Collected data entries
********
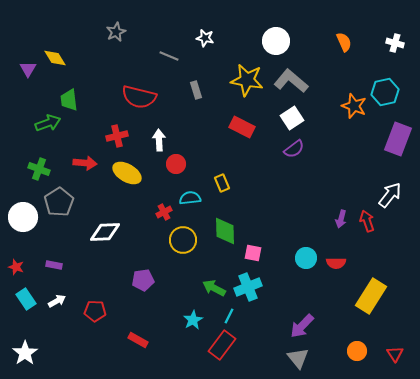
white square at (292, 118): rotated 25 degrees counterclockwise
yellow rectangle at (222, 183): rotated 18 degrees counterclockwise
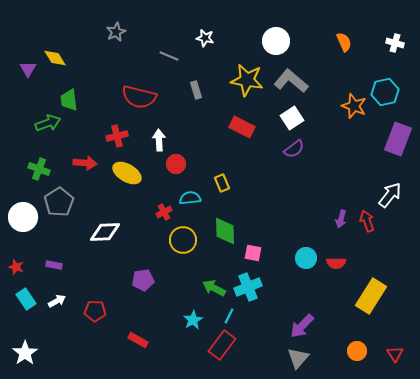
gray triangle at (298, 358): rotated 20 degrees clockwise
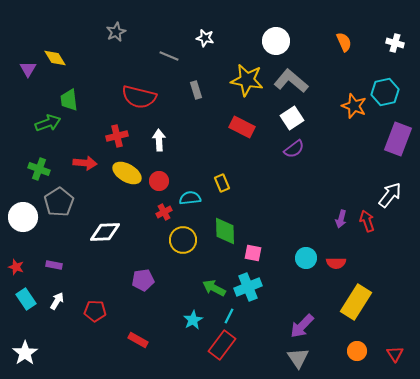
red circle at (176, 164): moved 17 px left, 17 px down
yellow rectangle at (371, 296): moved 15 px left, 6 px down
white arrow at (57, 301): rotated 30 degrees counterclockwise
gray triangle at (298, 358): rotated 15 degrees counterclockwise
********
Give these records again line for line, leaving out the pictures.

## [Output for this exercise]
white square at (292, 118): rotated 25 degrees counterclockwise
yellow rectangle at (222, 183): rotated 18 degrees counterclockwise
gray triangle at (298, 358): rotated 20 degrees clockwise
red circle at (176, 164): moved 17 px left, 17 px down
yellow rectangle at (371, 296): moved 15 px left, 6 px down
white arrow at (57, 301): rotated 30 degrees counterclockwise
gray triangle at (298, 358): rotated 15 degrees counterclockwise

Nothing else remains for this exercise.